* EXERCISE DATA *
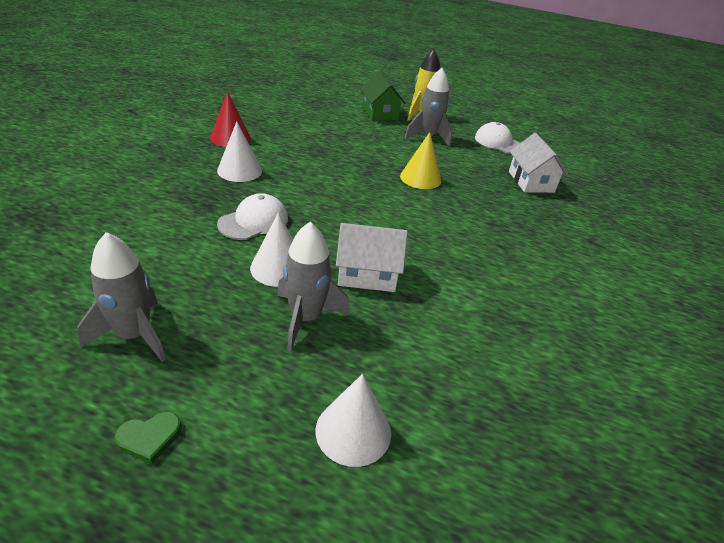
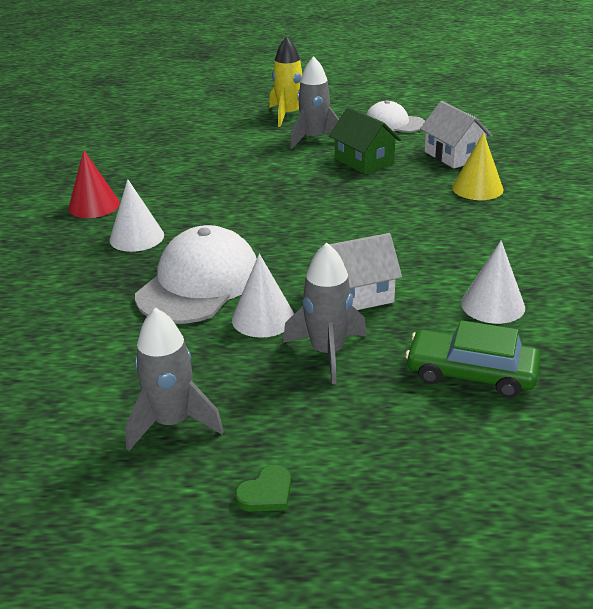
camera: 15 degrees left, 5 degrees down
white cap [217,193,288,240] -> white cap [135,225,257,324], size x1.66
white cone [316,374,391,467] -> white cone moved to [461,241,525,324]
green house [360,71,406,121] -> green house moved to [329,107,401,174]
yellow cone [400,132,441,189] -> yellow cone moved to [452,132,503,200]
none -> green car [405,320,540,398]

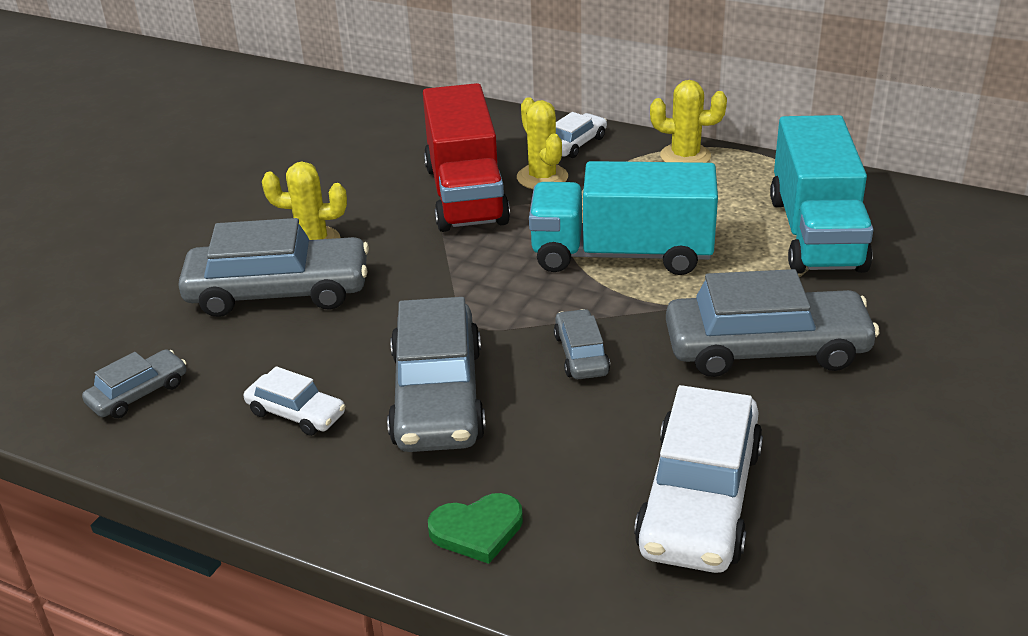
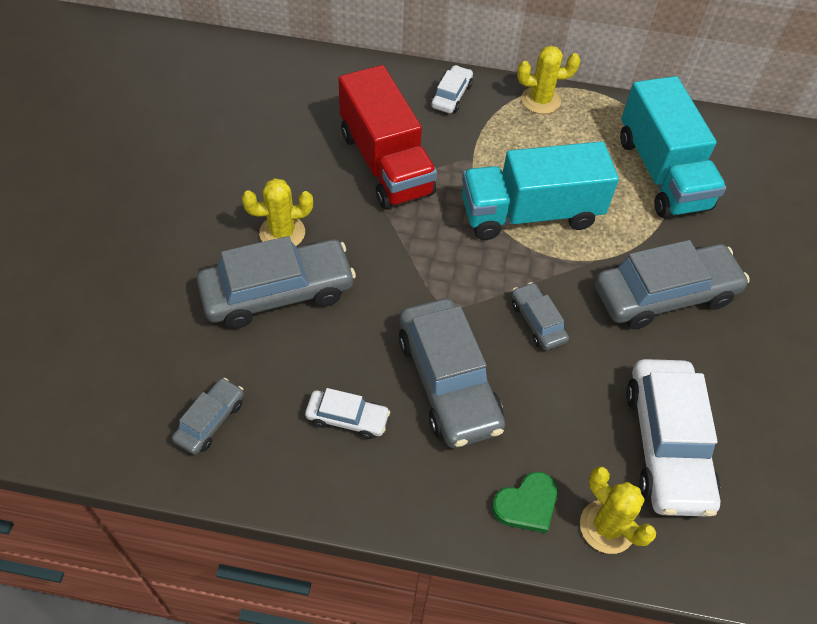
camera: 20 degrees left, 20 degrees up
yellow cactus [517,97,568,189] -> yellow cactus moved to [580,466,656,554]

* TASK INSTRUCTIONS *
Find the lines in the data that hold the word "cone". Reply with how many there are and nothing more.

* ANSWER TO THE EXERCISE *
2